> TASK OBJECTIVE
Using the data below, output a verbatim copy of the lines between the one holding "blue triangle: (67, 233)" and the one holding "blue rectangle: (275, 393)", inclusive, without any pictures.

*** INFORMATION SHOWN

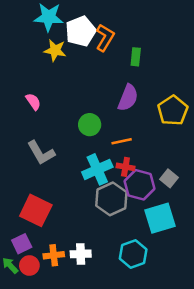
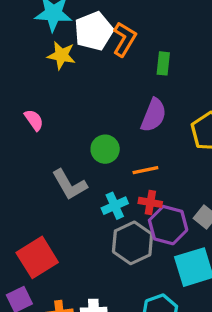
gray L-shape: (41, 153) -> (69, 185), moved
cyan cross: (97, 169) -> (115, 206), size x0.7
red square: (36, 210) -> (37, 257), turned 32

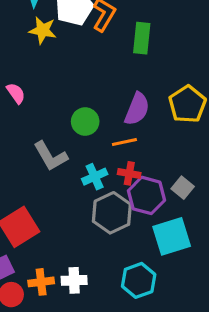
green rectangle: (163, 63) -> (142, 38), size x1.4
purple semicircle: (154, 115) -> (137, 109), moved

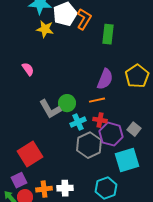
green circle: (85, 122) -> (67, 103), moved

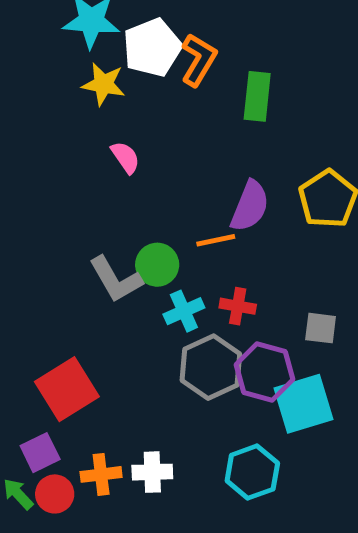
pink semicircle: (28, 69) -> (125, 157), moved
orange line: (97, 100) -> (216, 240), moved
gray square: (134, 129) -> (321, 328), turned -32
purple hexagon: (111, 134) -> (264, 372), moved

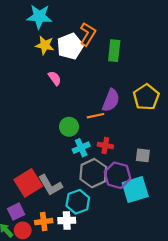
white pentagon: (152, 48) -> (70, 46), moved
gray L-shape: (116, 279) -> (50, 185), moved
cyan hexagon: (252, 472) -> (78, 202), moved

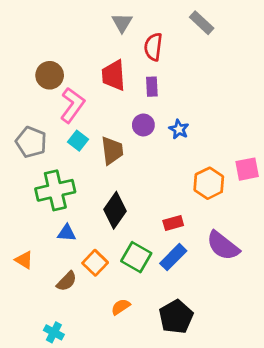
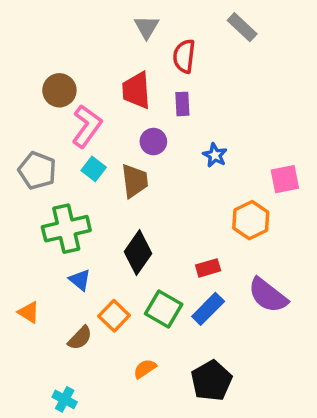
purple circle: (143, 125) -> (153, 142), moved
pink square: (247, 169) -> (285, 179), moved
blue triangle: (67, 233) -> (80, 280), turned 36

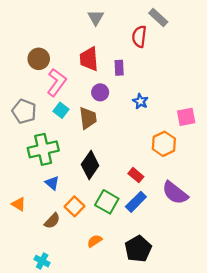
red semicircle: (184, 56) -> (139, 37), moved
red rectangle: (208, 268) -> (136, 175), turned 56

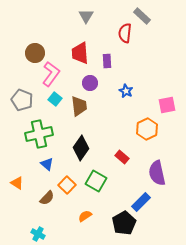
purple semicircle: (175, 193) -> (157, 173), turned 40
blue rectangle: (136, 202) -> (141, 202), moved

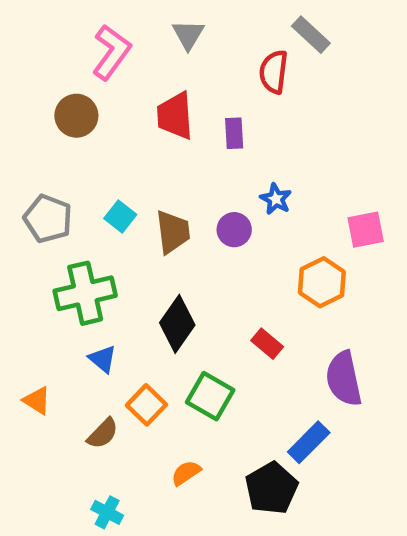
pink L-shape: (51, 74) -> (111, 52), moved
purple circle: (90, 83) -> (234, 230), moved
cyan cross: (38, 234) -> (107, 512), moved

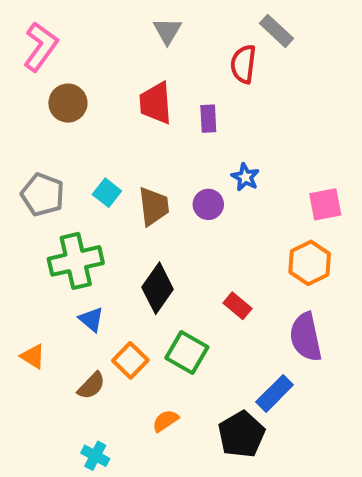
pink L-shape: (111, 52) -> (41, 47), moved
orange hexagon: (322, 282) -> (310, 263), moved

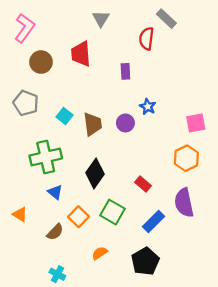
red trapezoid: (156, 103) -> (81, 54), moved
gray pentagon: (43, 195) -> (26, 103), moved
blue rectangle: (275, 393) -> (154, 221), moved

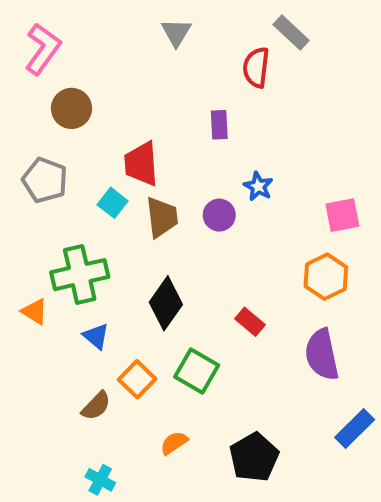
red trapezoid: (81, 54) -> (141, 164), moved
orange triangle: (20, 214) -> (35, 312), moved
blue rectangle: (154, 221) -> (355, 428), moved

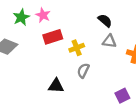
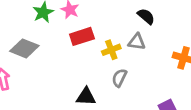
gray triangle: (109, 41) -> (137, 42), moved

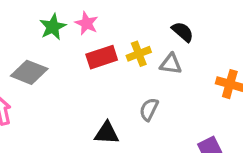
yellow cross: (111, 50) -> (139, 54), moved

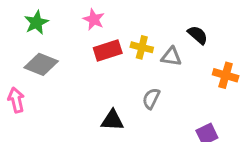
green star: (53, 27) -> (36, 23), moved
black semicircle: (183, 32) -> (198, 35), moved
yellow cross: (139, 54) -> (142, 47), turned 35

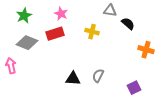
red rectangle: (108, 50) -> (55, 34), moved
gray triangle: (171, 57) -> (110, 11), moved
gray semicircle: (151, 99) -> (98, 76), moved

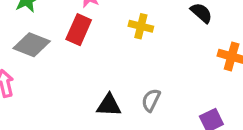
red rectangle: (55, 34) -> (79, 30), turned -48

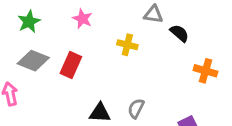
red rectangle: (79, 30) -> (71, 65), moved

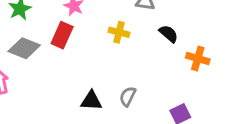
black semicircle: (179, 33) -> (169, 34), moved
red rectangle: (71, 65) -> (62, 35), moved

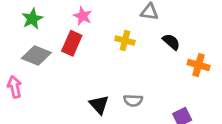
gray semicircle: (128, 96) -> (133, 100), turned -114
black triangle: (91, 101) -> (99, 105), turned 45

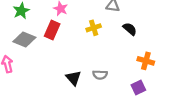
yellow cross: (125, 40) -> (94, 28), turned -32
orange cross: (199, 65) -> (146, 61), moved

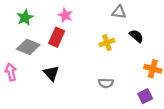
yellow cross: (94, 28) -> (107, 43), moved
black triangle: (73, 78) -> (51, 73), moved

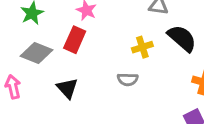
black semicircle: (136, 36) -> (182, 38), size x1.5
gray semicircle: (106, 83) -> (128, 79), moved

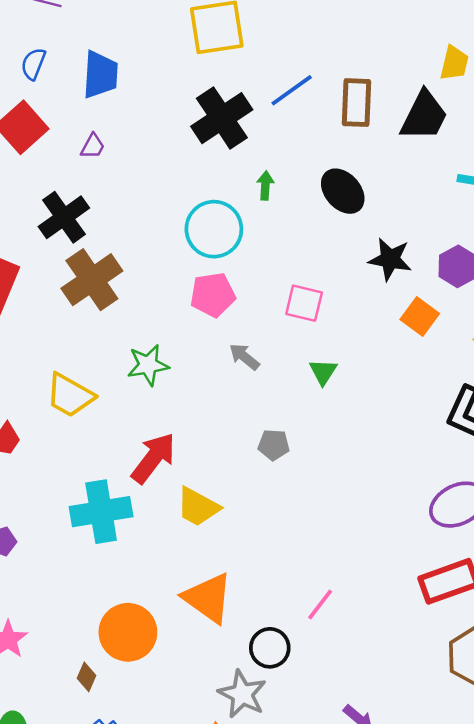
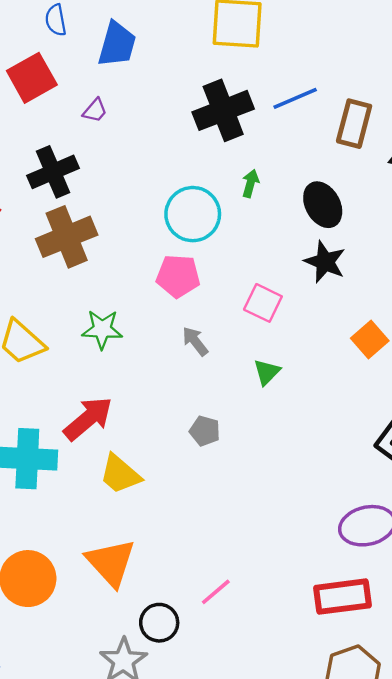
blue semicircle: (33, 64) -> (56, 20), turned -44
black star: (390, 259) -> (325, 262), moved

******

> RESULT OF THIS TASK
blue triangle: (67, 233) -> (80, 280), turned 36

red semicircle: (184, 56) -> (139, 37), moved
red rectangle: (208, 268) -> (136, 175), turned 56

purple semicircle: (175, 193) -> (157, 173), turned 40
blue rectangle: (136, 202) -> (141, 202), moved

pink L-shape: (51, 74) -> (111, 52), moved
purple circle: (90, 83) -> (234, 230), moved
cyan cross: (38, 234) -> (107, 512), moved

pink L-shape: (111, 52) -> (41, 47), moved
orange hexagon: (322, 282) -> (310, 263), moved

red trapezoid: (156, 103) -> (81, 54), moved
gray pentagon: (43, 195) -> (26, 103), moved
blue rectangle: (275, 393) -> (154, 221), moved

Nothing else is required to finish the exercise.